=== Your instructions ===
Output all the data exactly. Pictures do not belong in the copy.

=== Provided records ===
__________________________________________________

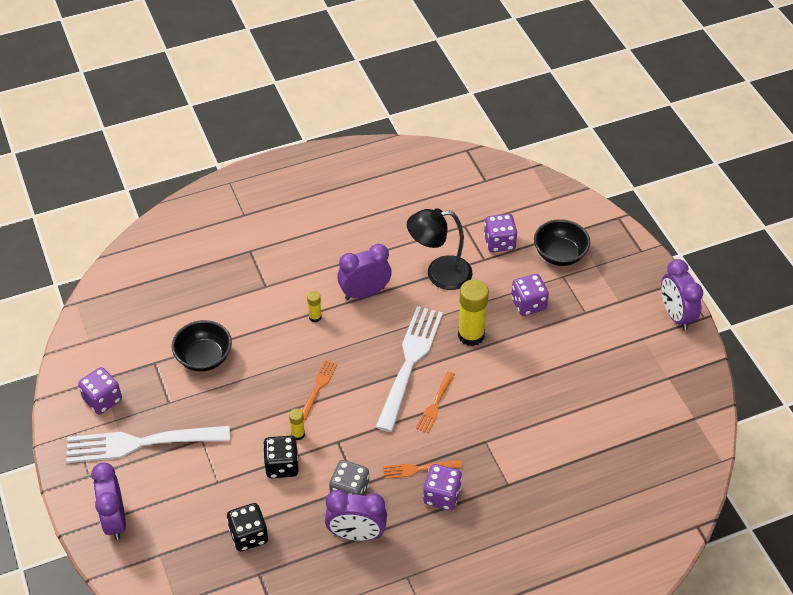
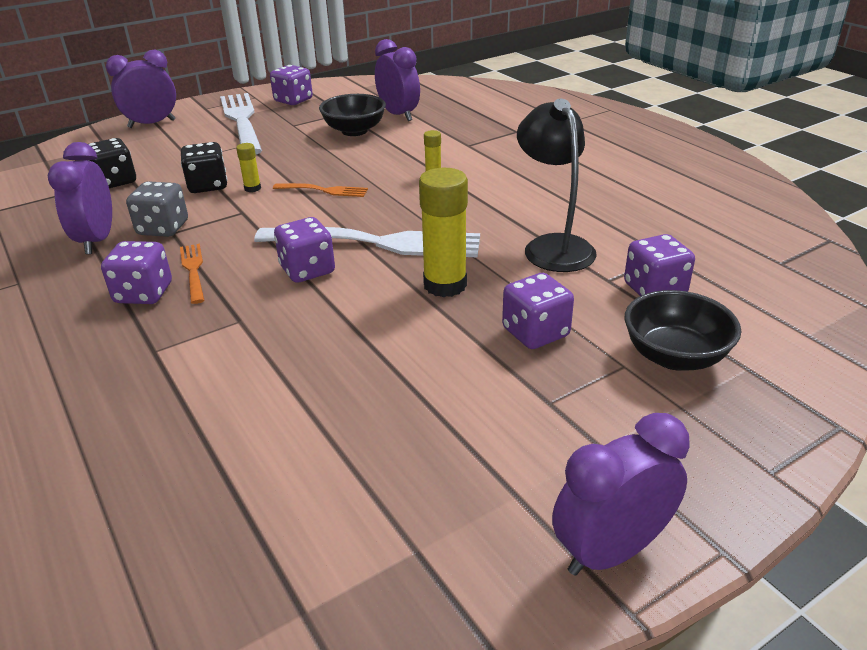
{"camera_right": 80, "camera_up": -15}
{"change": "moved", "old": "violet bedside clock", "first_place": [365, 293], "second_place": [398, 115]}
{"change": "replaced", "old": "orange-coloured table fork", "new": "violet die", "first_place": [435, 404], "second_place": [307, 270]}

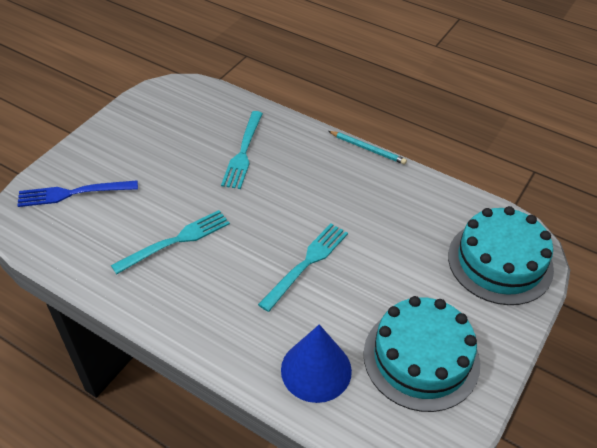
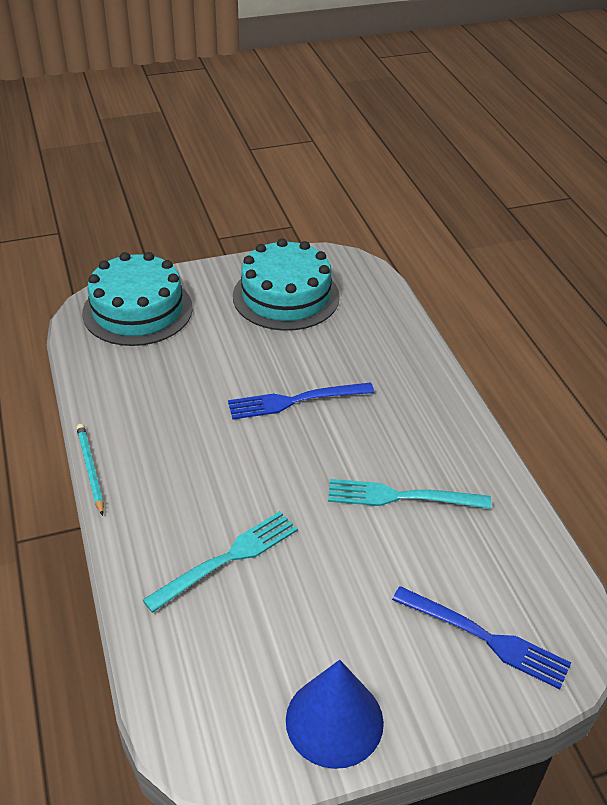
{"camera_right": -140, "camera_up": -5}
{"change": "moved", "old": "royal blue cone shape", "first_place": [316, 370], "second_place": [334, 721]}
{"change": "recoloured", "old": "turquoise table fork", "new": "royal blue table fork", "first_place": [307, 263], "second_place": [294, 401]}

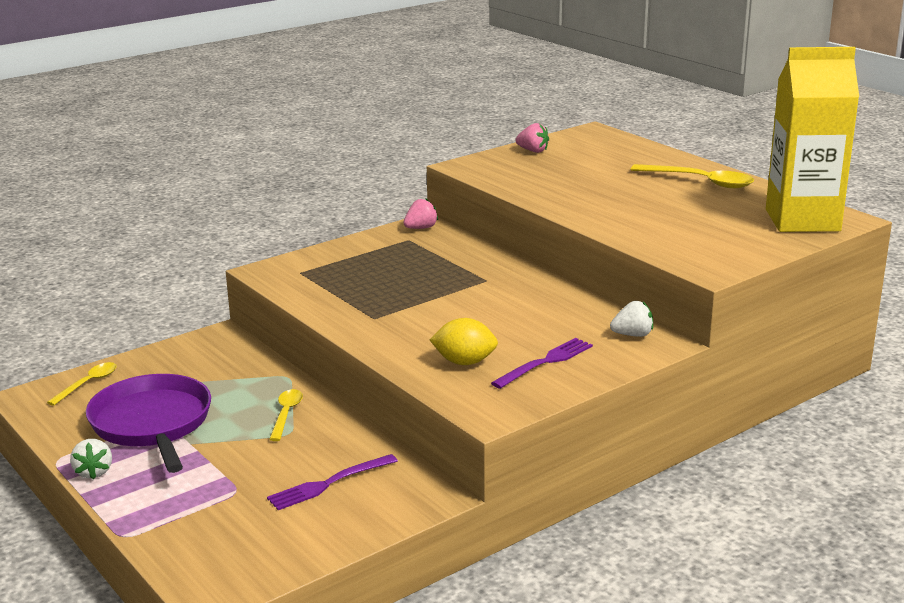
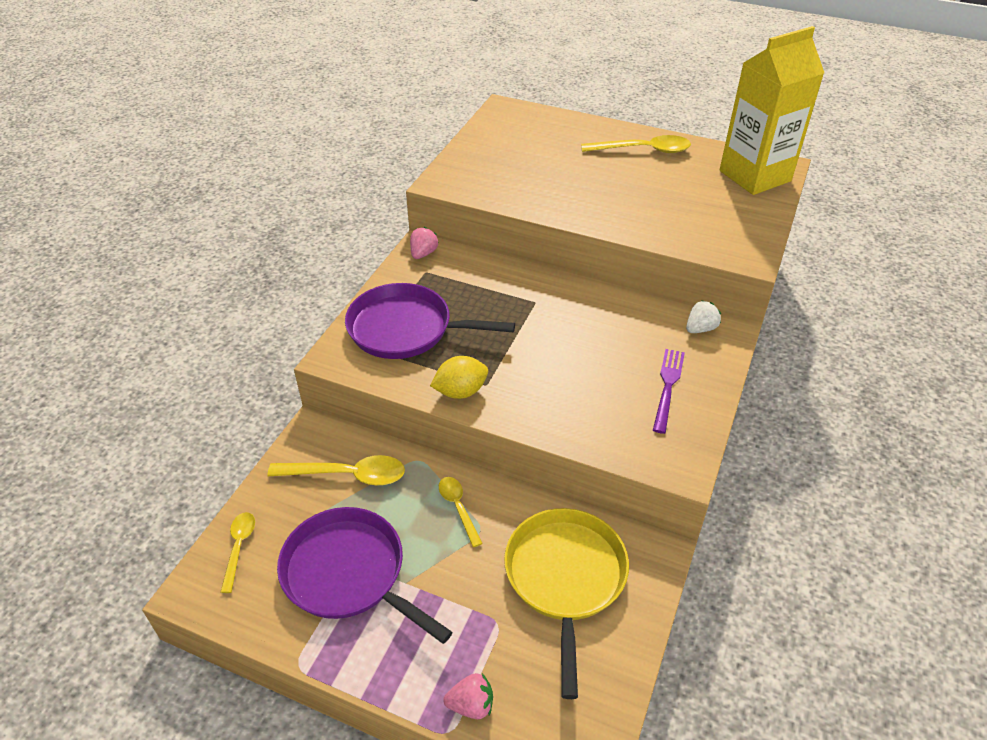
{"camera_right": -30, "camera_up": 20}
{"change": "removed", "old": "white strawberry", "first_place": [93, 472]}
{"change": "added", "new": "golden spoon", "second_place": [348, 475]}
{"change": "added", "new": "violet skillet", "second_place": [405, 329]}
{"change": "moved", "old": "golden toy lemon", "first_place": [464, 362], "second_place": [460, 391]}
{"change": "moved", "old": "rose-pink strawberry", "first_place": [533, 151], "second_place": [471, 705]}
{"change": "replaced", "old": "violet table fork", "new": "golden skillet", "first_place": [328, 484], "second_place": [565, 577]}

__________________________________________________

=== Written answer ===
{"camera_right": 80, "camera_up": -15}
{"change": "moved", "old": "violet bedside clock", "first_place": [365, 293], "second_place": [398, 115]}
{"change": "replaced", "old": "orange-coloured table fork", "new": "violet die", "first_place": [435, 404], "second_place": [307, 270]}

{"camera_right": -140, "camera_up": -5}
{"change": "moved", "old": "royal blue cone shape", "first_place": [316, 370], "second_place": [334, 721]}
{"change": "recoloured", "old": "turquoise table fork", "new": "royal blue table fork", "first_place": [307, 263], "second_place": [294, 401]}

{"camera_right": -30, "camera_up": 20}
{"change": "removed", "old": "white strawberry", "first_place": [93, 472]}
{"change": "added", "new": "golden spoon", "second_place": [348, 475]}
{"change": "added", "new": "violet skillet", "second_place": [405, 329]}
{"change": "moved", "old": "golden toy lemon", "first_place": [464, 362], "second_place": [460, 391]}
{"change": "moved", "old": "rose-pink strawberry", "first_place": [533, 151], "second_place": [471, 705]}
{"change": "replaced", "old": "violet table fork", "new": "golden skillet", "first_place": [328, 484], "second_place": [565, 577]}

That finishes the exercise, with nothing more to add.